══ DATA SHOWN

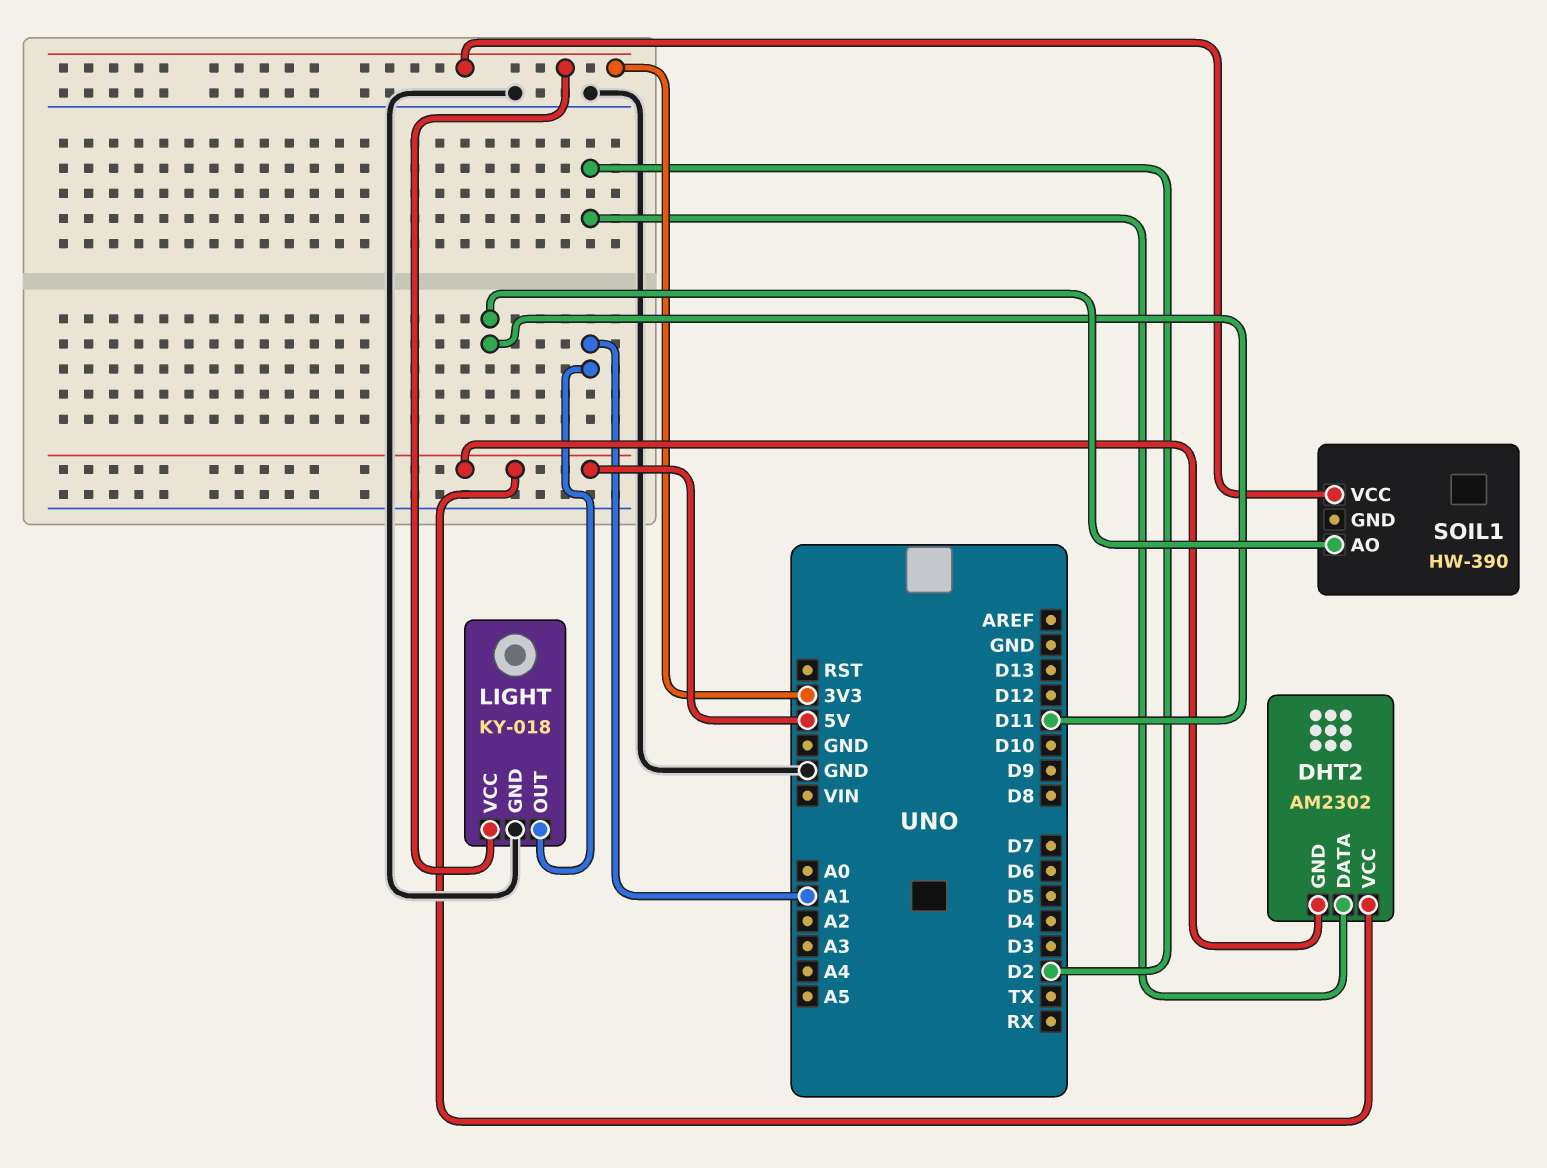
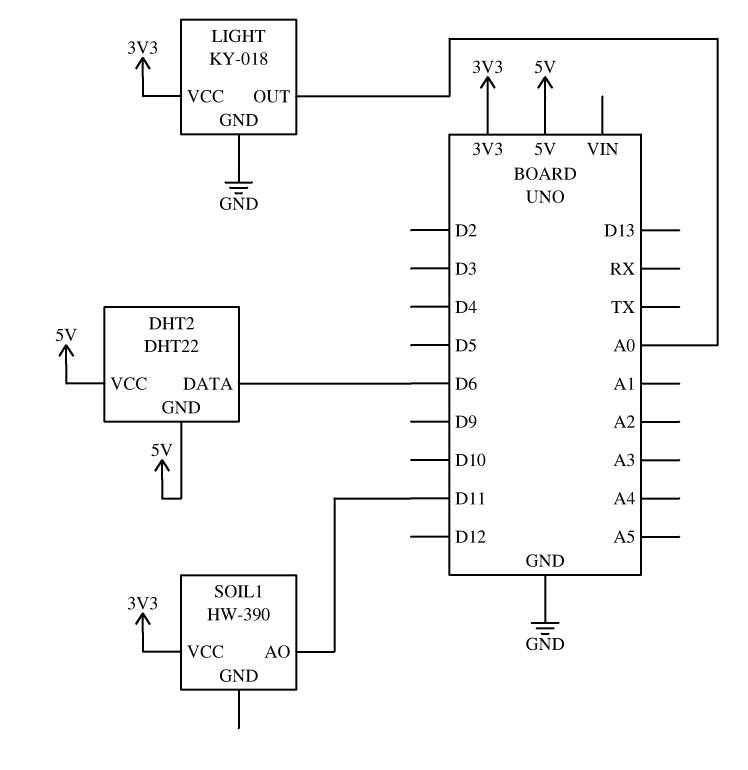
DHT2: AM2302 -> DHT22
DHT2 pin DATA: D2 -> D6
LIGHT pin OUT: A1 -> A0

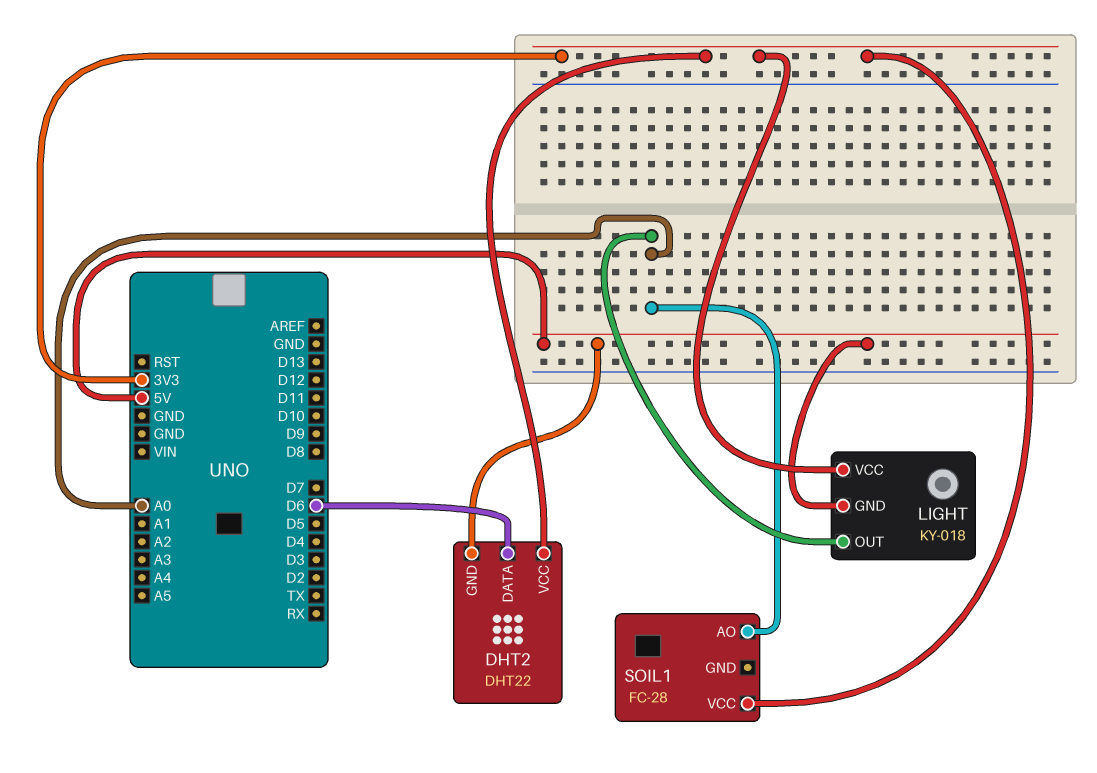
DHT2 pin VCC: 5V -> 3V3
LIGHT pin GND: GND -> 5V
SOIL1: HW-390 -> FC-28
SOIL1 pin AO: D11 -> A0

════

__TASK PROMPT__
Output the entries exactly and keep every picture out of them.

__ANSWER AREA__
DHT2: AM2302 -> DHT22
DHT2 pin DATA: D2 -> D6
LIGHT pin OUT: A1 -> A0

DHT2 pin VCC: 5V -> 3V3
LIGHT pin GND: GND -> 5V
SOIL1: HW-390 -> FC-28
SOIL1 pin AO: D11 -> A0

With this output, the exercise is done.